The lines running from the one that contains "missing | brush" to the end of the records below are what to reproduce, exactly and without pictures.

_SUPPLIED INFORMATION_.
***

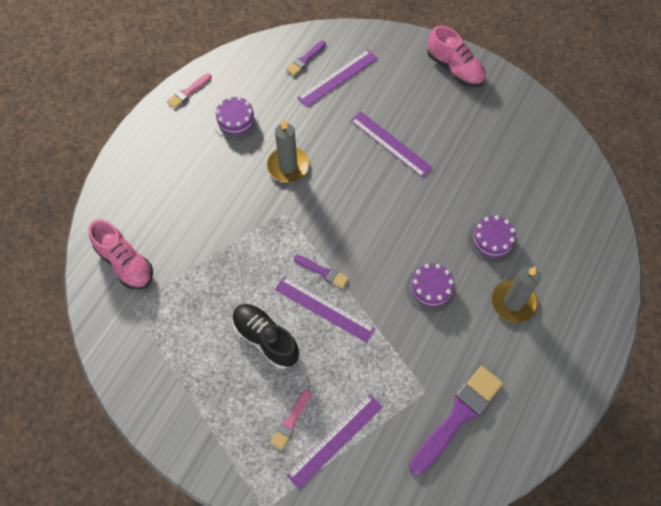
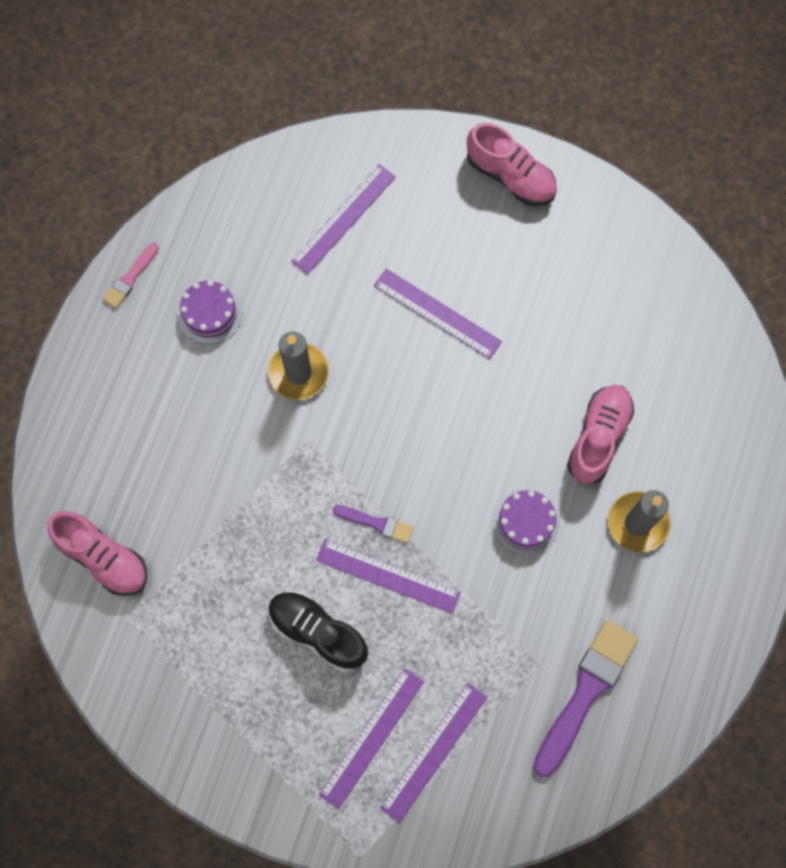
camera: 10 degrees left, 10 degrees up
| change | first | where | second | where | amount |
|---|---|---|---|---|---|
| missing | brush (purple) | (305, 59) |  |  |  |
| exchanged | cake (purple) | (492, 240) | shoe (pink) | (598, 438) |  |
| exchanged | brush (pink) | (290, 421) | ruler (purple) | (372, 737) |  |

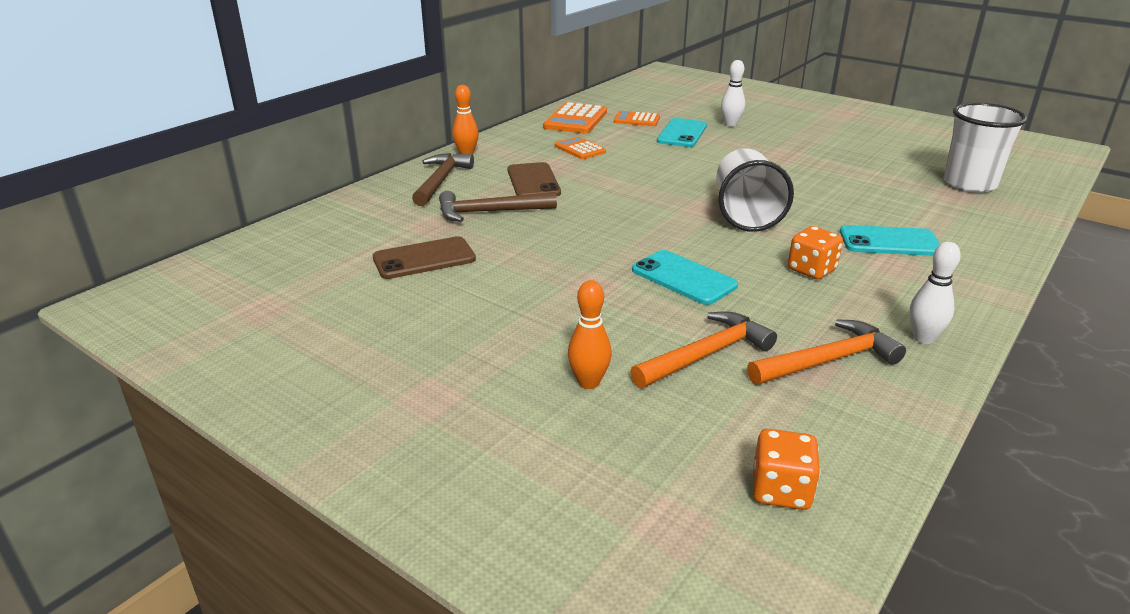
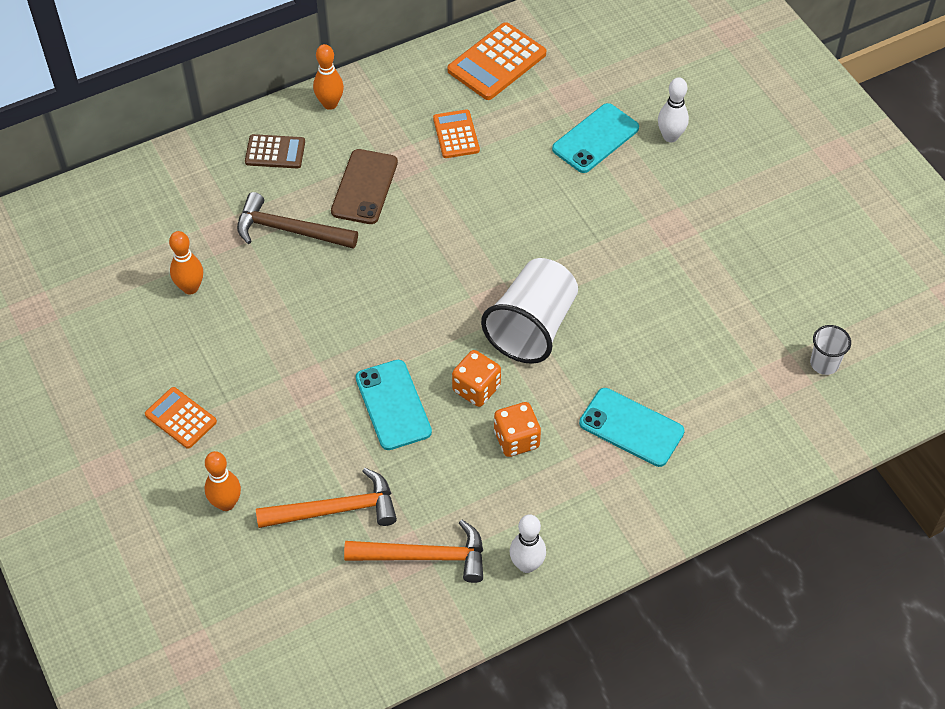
camera: 25 degrees right, 25 degrees up
| change | first | where | second | where | amount |
|---|---|---|---|---|---|
| size | cup (white) | (969, 184) |  | (824, 363) | x0.48 |
| relocated | calculator (orange) | (636, 120) |  | (181, 418) |  |
| exchanged | hammer (brown) | (441, 181) | calculator (brown) | (275, 152) |  |
| exchanged | phone (brown) | (424, 259) | bowling pin (orange) | (190, 288) |  |
| relocated | dice (orange) | (781, 491) |  | (476, 389) |  |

***

_WRITTEN ANSWER_.
| missing | brush (purple) | (305, 59) |  |  |  |
| exchanged | cake (purple) | (492, 240) | shoe (pink) | (598, 438) |  |
| exchanged | brush (pink) | (290, 421) | ruler (purple) | (372, 737) |  |

camera: 25 degrees right, 25 degrees up
| change | first | where | second | where | amount |
|---|---|---|---|---|---|
| size | cup (white) | (969, 184) |  | (824, 363) | x0.48 |
| relocated | calculator (orange) | (636, 120) |  | (181, 418) |  |
| exchanged | hammer (brown) | (441, 181) | calculator (brown) | (275, 152) |  |
| exchanged | phone (brown) | (424, 259) | bowling pin (orange) | (190, 288) |  |
| relocated | dice (orange) | (781, 491) |  | (476, 389) |  |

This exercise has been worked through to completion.